» PROBLEM STATEMENT:
Where the word "pink" appears in a line below, copy the whole line.

» SUPPLIED MATERIAL:

****************

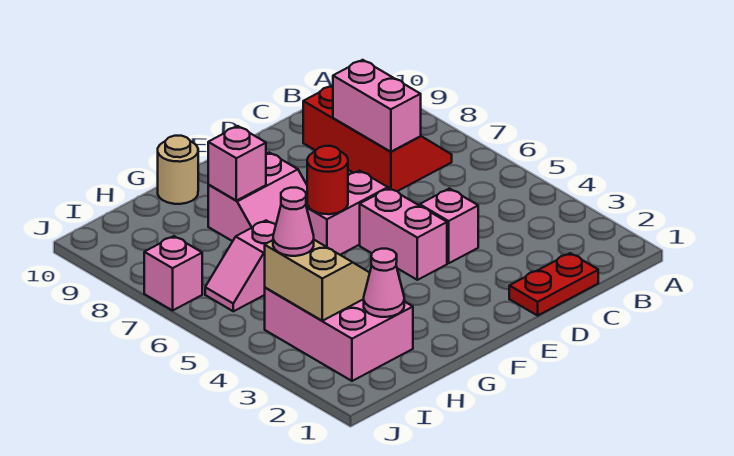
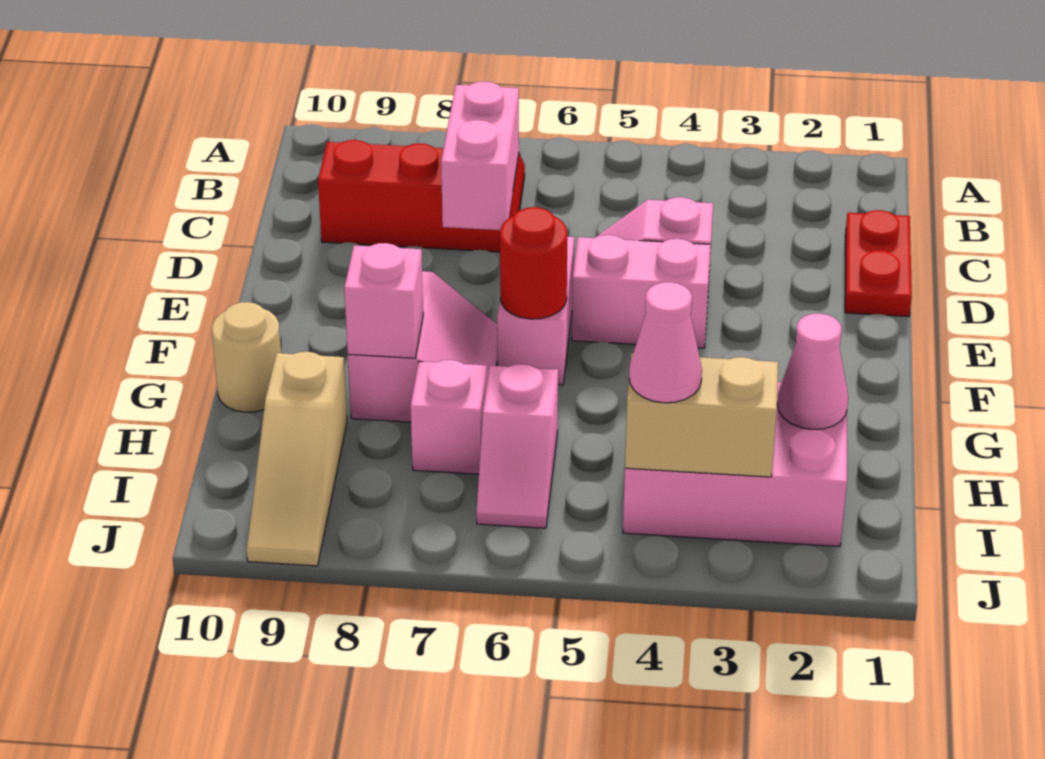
pink brick C7:C8 level 2 -> pink brick C7:D7 level 2
none -> tan slope H9:J9 level 1 top H
pink brick J7 level 1 -> pink brick H7 level 1

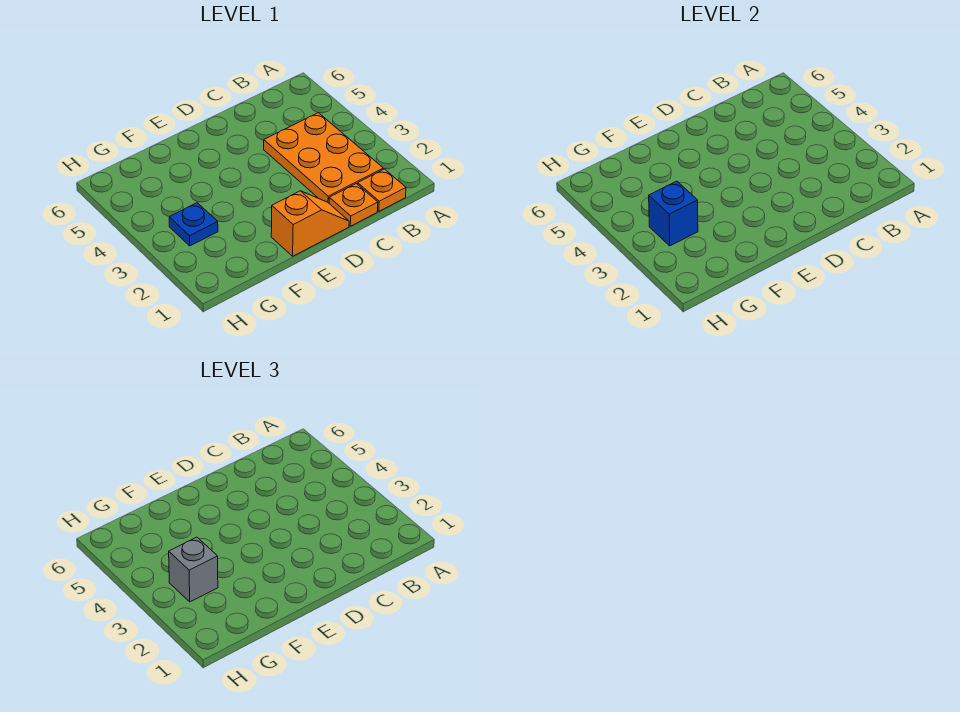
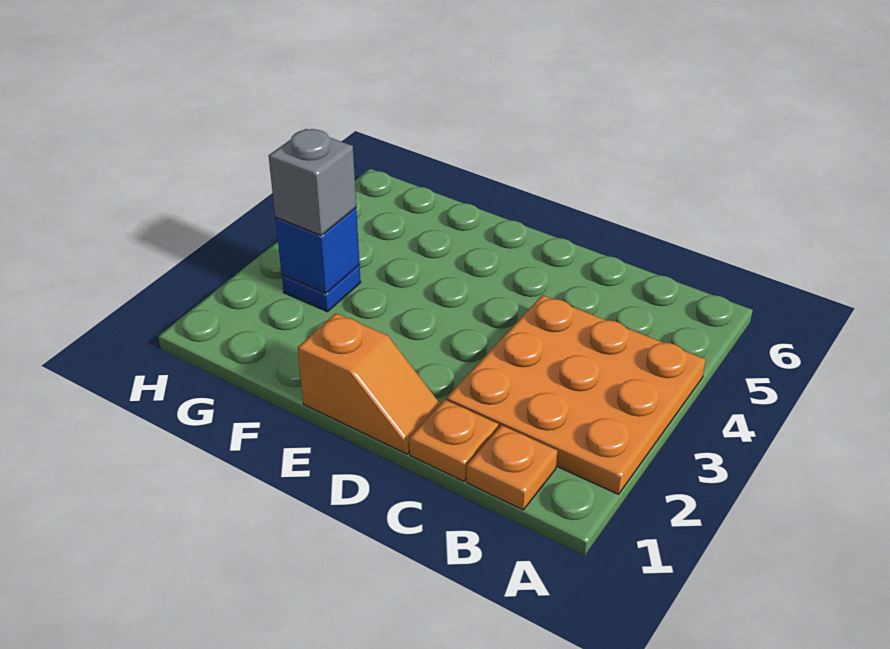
orange plate B2:C4 level 1 -> orange plate A2:C4 level 1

****************

» FINAL ANSWER:
pink brick C7:C8 level 2 -> pink brick C7:D7 level 2
pink brick J7 level 1 -> pink brick H7 level 1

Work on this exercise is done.